=== What is being asked ===
Keyword search on "relocated": report each line of the records that contains it.

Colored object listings
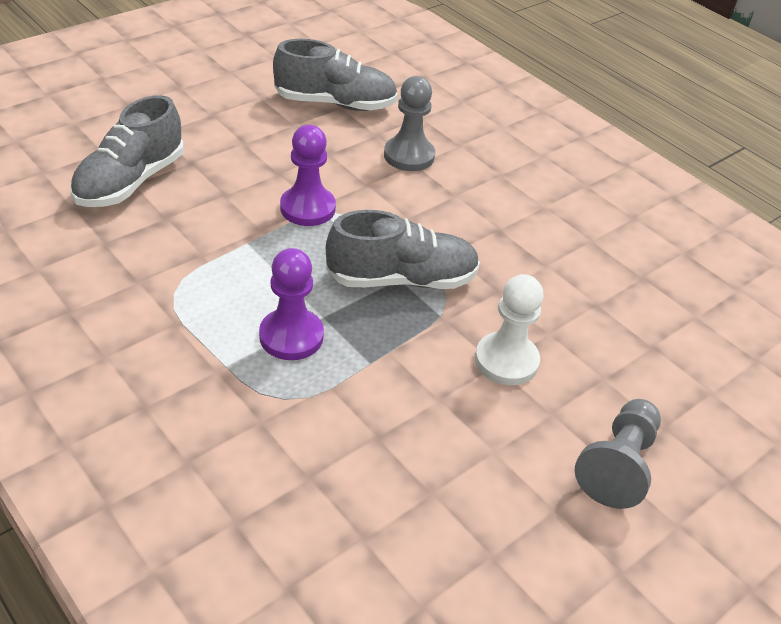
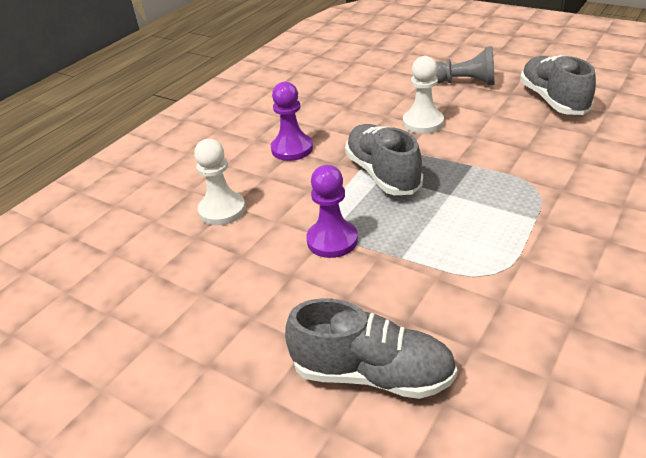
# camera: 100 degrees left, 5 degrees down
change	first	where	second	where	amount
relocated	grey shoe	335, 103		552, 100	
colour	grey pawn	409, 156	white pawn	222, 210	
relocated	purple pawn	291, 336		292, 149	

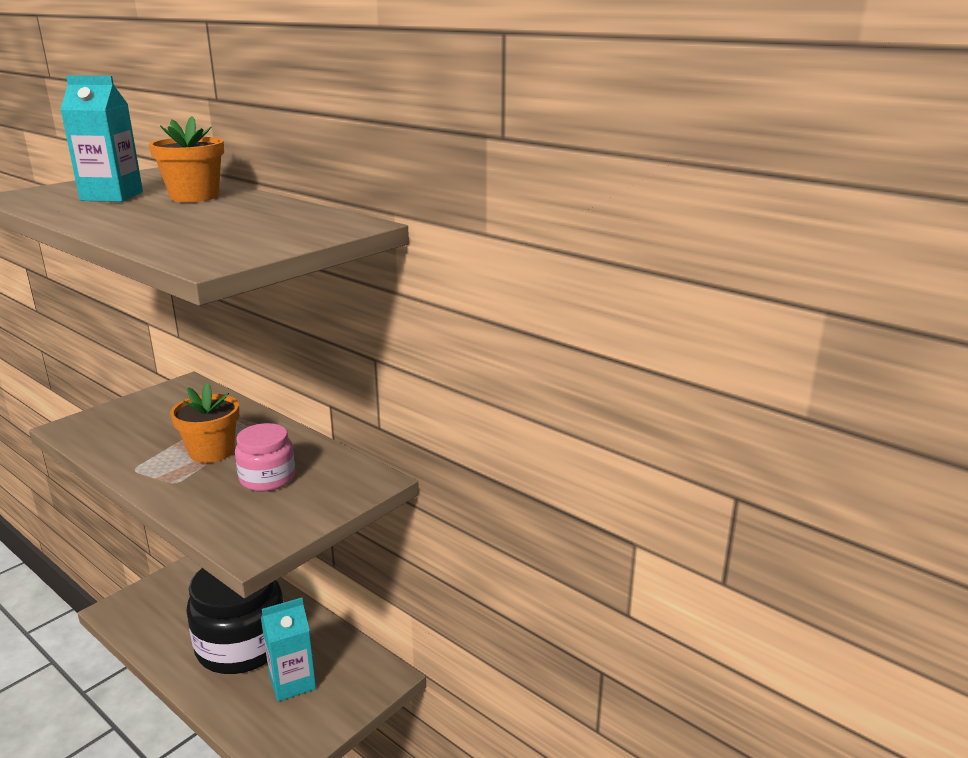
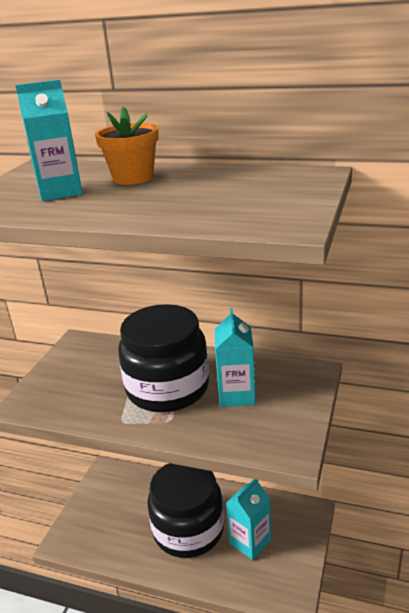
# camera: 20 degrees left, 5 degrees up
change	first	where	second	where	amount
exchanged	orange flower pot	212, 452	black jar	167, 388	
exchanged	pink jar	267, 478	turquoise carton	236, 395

...

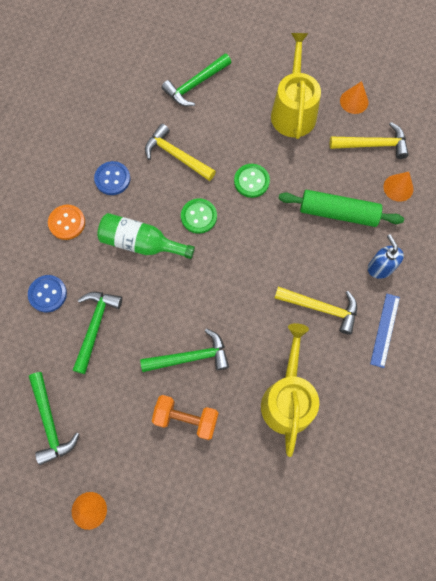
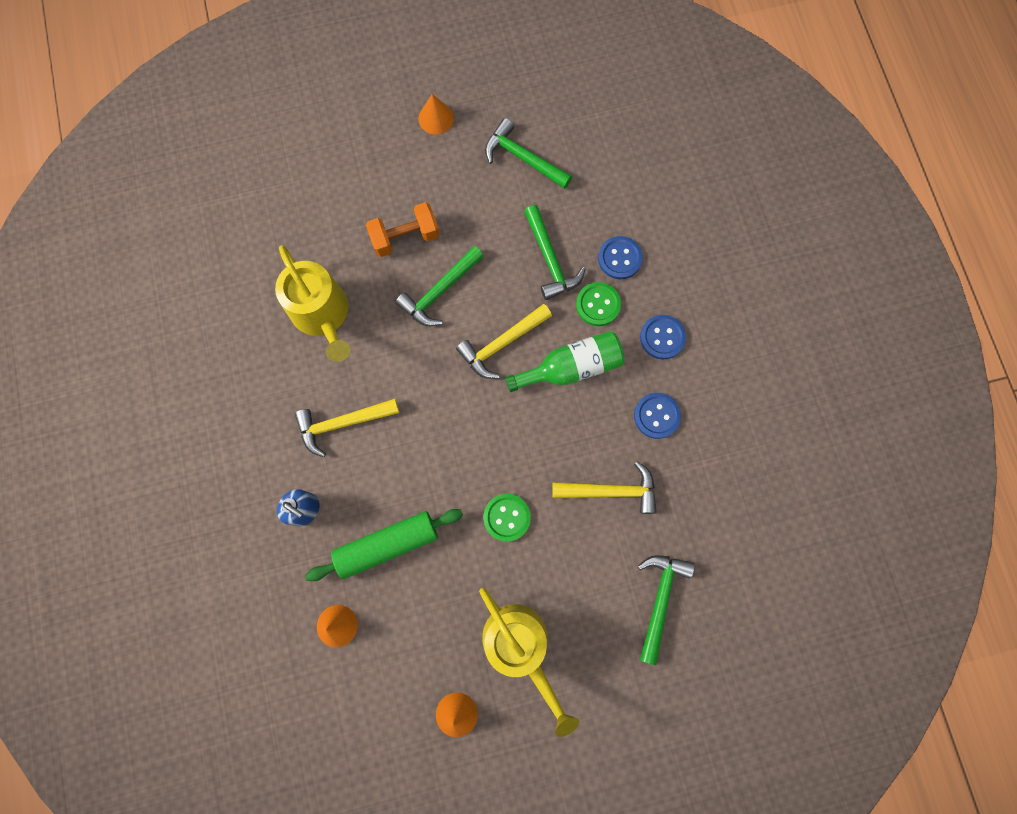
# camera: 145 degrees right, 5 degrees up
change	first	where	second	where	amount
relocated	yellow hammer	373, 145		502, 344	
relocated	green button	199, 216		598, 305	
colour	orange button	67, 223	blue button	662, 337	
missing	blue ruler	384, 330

=== Answer ===
relocated	grey shoe	335, 103		552, 100	
relocated	purple pawn	291, 336		292, 149	
relocated	yellow hammer	373, 145		502, 344	
relocated	green button	199, 216		598, 305	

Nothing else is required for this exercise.